As written and without pictures, set down the lines from the one that contains "none -> red tile H2 level 3" through the end of the data.

# # #

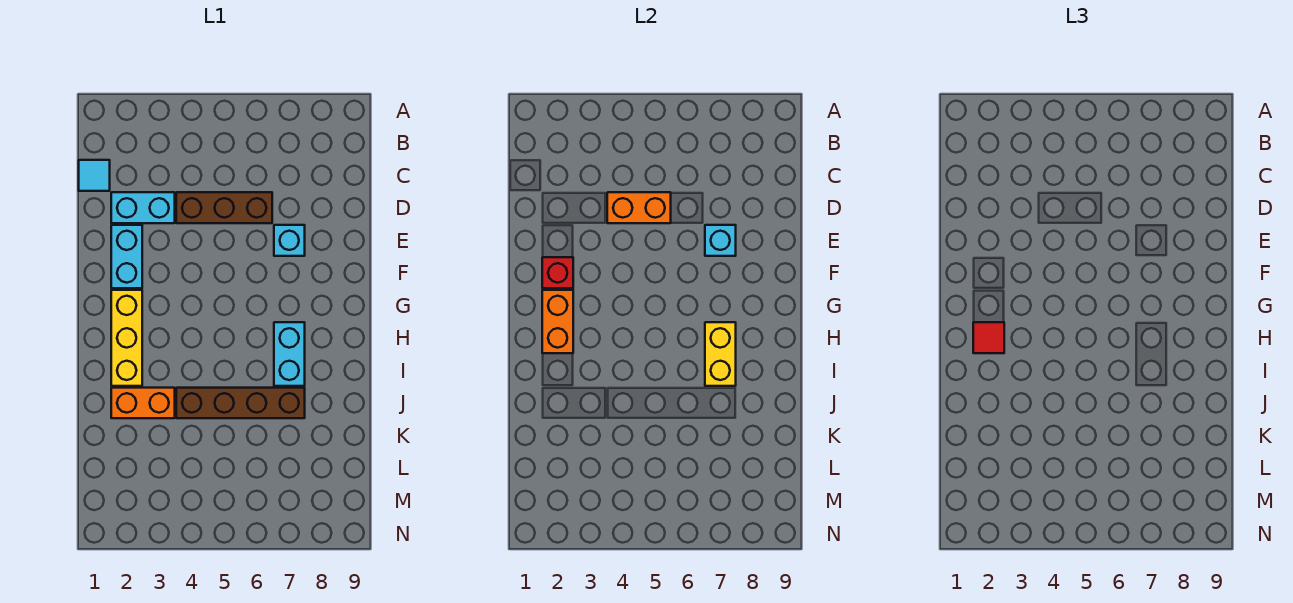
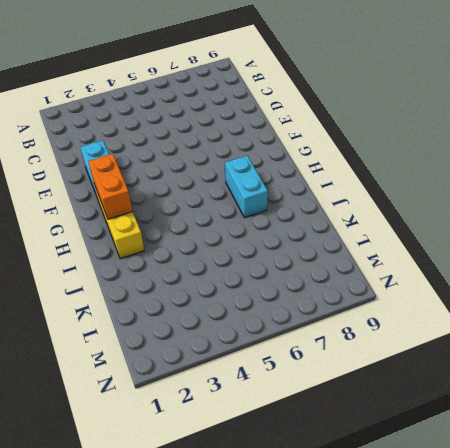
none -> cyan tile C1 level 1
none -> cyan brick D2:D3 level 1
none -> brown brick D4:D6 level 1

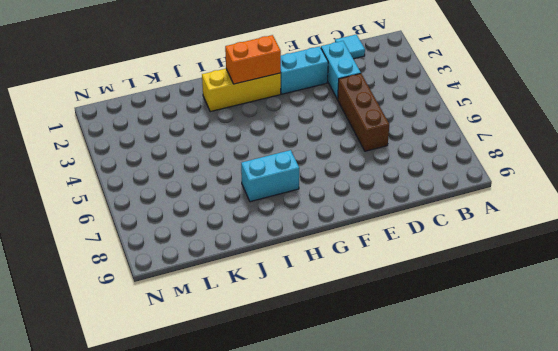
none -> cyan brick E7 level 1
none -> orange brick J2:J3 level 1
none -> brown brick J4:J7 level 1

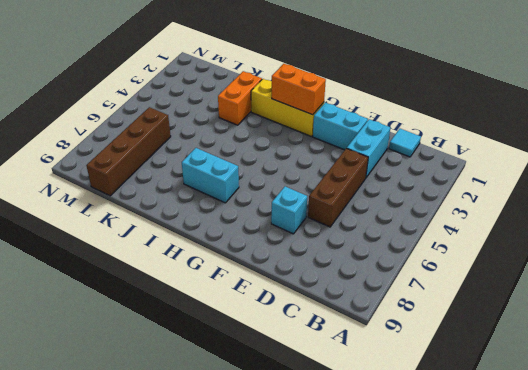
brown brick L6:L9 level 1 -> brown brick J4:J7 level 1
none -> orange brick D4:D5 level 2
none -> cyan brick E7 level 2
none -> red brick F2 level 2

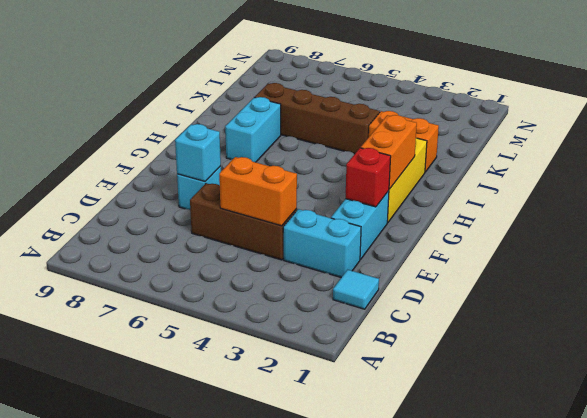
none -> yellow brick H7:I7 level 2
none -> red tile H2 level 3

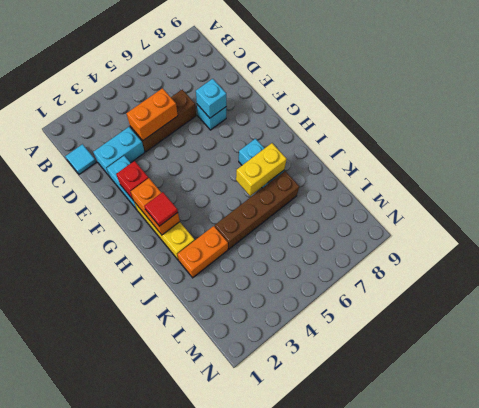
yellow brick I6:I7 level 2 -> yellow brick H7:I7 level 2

# # #

Output –
none -> red tile H2 level 3

yellow brick I6:I7 level 2 -> yellow brick H7:I7 level 2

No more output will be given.